──────── Task material

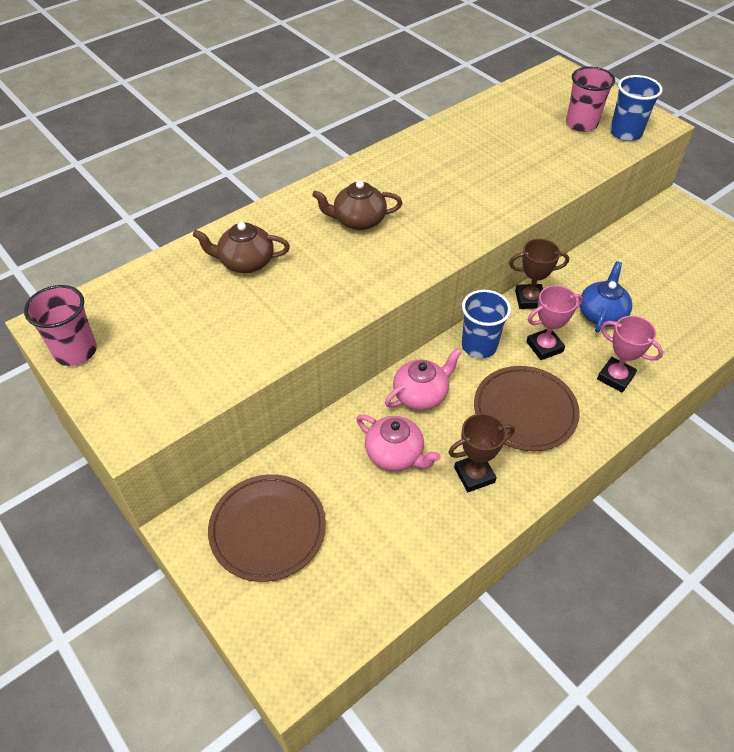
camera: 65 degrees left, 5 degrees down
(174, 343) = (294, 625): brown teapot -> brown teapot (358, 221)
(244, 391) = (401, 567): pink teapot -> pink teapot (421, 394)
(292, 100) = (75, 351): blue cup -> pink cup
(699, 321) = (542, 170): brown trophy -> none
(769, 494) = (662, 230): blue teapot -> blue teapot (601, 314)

────────────────
──────── Task material

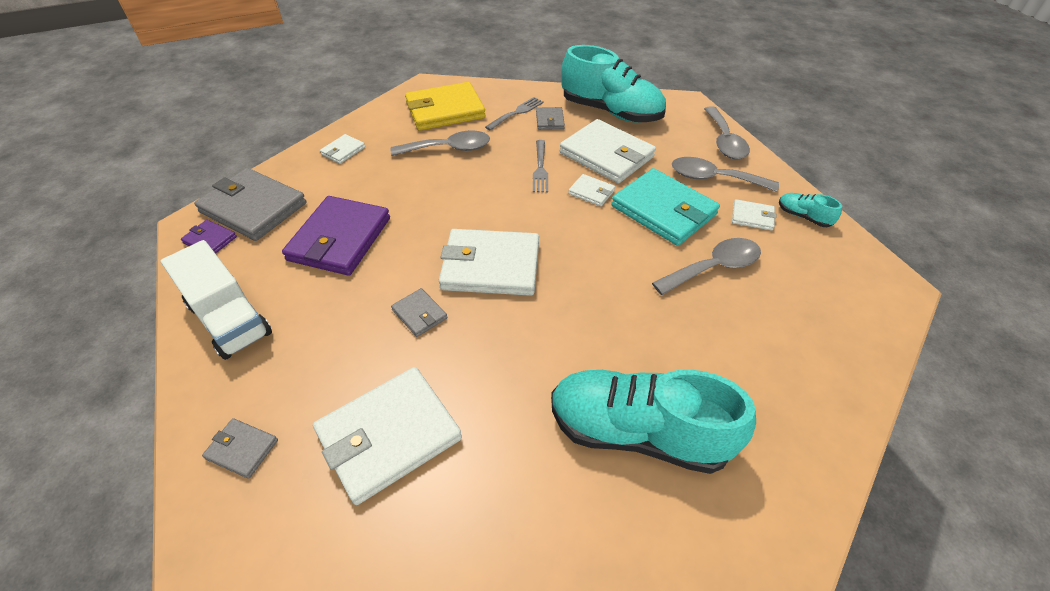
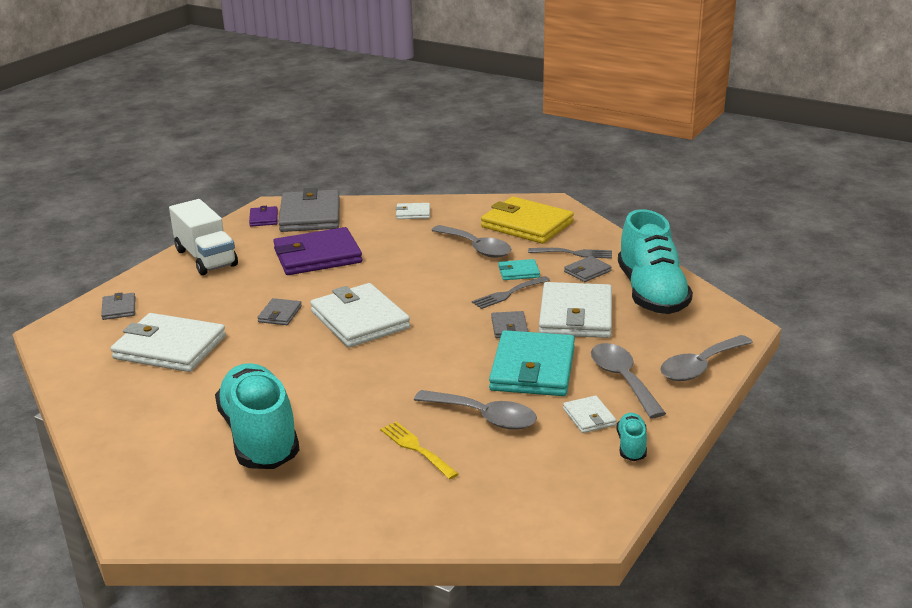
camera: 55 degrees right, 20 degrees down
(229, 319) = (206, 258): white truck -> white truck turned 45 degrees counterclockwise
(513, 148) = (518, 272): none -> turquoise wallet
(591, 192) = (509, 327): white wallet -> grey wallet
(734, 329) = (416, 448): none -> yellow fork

────────────────

*Your instructions:* Using only the listing above, restate exactly the lines from the line containing "camera: 65 degrees left, 5 degrees down" through the line containing "(769, 494) = (662, 230): blue", both included.

*Exercise response:*
camera: 65 degrees left, 5 degrees down
(174, 343) = (294, 625): brown teapot -> brown teapot (358, 221)
(244, 391) = (401, 567): pink teapot -> pink teapot (421, 394)
(292, 100) = (75, 351): blue cup -> pink cup
(699, 321) = (542, 170): brown trophy -> none
(769, 494) = (662, 230): blue teapot -> blue teapot (601, 314)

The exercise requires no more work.